## Description of the task
Up to and including the line containing "SCALE3 pin DT: RX -> D1", please reproduce the lines of the listing below, starting from the top.

## Dataset extract
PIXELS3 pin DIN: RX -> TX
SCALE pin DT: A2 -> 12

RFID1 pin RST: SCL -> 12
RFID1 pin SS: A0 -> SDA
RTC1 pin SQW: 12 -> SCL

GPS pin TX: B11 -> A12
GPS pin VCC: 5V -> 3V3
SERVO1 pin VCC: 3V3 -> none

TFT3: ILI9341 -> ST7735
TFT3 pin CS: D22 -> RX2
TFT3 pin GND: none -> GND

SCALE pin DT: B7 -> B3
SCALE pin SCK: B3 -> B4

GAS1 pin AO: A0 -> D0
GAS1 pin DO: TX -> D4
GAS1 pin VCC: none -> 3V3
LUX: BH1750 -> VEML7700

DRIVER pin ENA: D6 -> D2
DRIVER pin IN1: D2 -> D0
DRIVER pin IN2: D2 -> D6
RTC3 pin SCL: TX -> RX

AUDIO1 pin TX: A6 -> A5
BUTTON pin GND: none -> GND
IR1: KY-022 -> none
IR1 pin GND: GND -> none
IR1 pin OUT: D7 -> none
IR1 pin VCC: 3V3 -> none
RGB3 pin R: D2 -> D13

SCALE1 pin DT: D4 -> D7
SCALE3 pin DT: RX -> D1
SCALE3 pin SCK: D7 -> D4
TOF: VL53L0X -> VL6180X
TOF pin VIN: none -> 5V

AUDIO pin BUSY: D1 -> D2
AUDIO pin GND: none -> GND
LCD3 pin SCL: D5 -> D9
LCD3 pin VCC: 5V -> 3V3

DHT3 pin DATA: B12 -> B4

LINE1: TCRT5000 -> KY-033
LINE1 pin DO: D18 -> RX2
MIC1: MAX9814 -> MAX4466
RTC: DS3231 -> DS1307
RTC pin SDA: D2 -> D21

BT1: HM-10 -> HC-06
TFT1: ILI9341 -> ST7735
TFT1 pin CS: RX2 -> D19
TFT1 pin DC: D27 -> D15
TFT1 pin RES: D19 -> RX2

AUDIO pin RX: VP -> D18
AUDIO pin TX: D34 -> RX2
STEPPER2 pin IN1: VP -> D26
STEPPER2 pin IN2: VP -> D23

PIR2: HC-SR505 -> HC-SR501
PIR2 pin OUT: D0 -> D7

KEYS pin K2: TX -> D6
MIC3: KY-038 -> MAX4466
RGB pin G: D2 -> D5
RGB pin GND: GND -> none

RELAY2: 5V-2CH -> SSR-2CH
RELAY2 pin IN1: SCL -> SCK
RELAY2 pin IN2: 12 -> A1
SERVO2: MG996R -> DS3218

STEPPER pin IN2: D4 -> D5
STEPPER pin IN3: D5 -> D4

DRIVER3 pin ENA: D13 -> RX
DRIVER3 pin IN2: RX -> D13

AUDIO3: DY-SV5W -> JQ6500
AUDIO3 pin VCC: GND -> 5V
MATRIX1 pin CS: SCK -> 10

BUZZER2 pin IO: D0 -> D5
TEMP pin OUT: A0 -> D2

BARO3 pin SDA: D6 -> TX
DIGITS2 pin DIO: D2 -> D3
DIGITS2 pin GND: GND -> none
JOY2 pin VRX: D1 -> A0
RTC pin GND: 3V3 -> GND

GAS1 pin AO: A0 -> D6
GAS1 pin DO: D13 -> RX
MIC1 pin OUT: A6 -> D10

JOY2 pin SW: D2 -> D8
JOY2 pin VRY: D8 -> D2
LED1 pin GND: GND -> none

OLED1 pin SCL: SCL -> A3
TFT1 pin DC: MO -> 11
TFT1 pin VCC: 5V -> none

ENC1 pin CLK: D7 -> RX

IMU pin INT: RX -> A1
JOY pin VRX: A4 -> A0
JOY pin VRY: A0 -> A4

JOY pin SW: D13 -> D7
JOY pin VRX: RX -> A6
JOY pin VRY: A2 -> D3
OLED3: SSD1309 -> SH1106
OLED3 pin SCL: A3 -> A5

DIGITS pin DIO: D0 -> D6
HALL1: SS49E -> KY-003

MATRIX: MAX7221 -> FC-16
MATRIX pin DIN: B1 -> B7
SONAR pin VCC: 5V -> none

## Written answer
PIXELS3 pin DIN: RX -> TX
SCALE pin DT: A2 -> 12

RFID1 pin RST: SCL -> 12
RFID1 pin SS: A0 -> SDA
RTC1 pin SQW: 12 -> SCL

GPS pin TX: B11 -> A12
GPS pin VCC: 5V -> 3V3
SERVO1 pin VCC: 3V3 -> none

TFT3: ILI9341 -> ST7735
TFT3 pin CS: D22 -> RX2
TFT3 pin GND: none -> GND

SCALE pin DT: B7 -> B3
SCALE pin SCK: B3 -> B4

GAS1 pin AO: A0 -> D0
GAS1 pin DO: TX -> D4
GAS1 pin VCC: none -> 3V3
LUX: BH1750 -> VEML7700

DRIVER pin ENA: D6 -> D2
DRIVER pin IN1: D2 -> D0
DRIVER pin IN2: D2 -> D6
RTC3 pin SCL: TX -> RX

AUDIO1 pin TX: A6 -> A5
BUTTON pin GND: none -> GND
IR1: KY-022 -> none
IR1 pin GND: GND -> none
IR1 pin OUT: D7 -> none
IR1 pin VCC: 3V3 -> none
RGB3 pin R: D2 -> D13

SCALE1 pin DT: D4 -> D7
SCALE3 pin DT: RX -> D1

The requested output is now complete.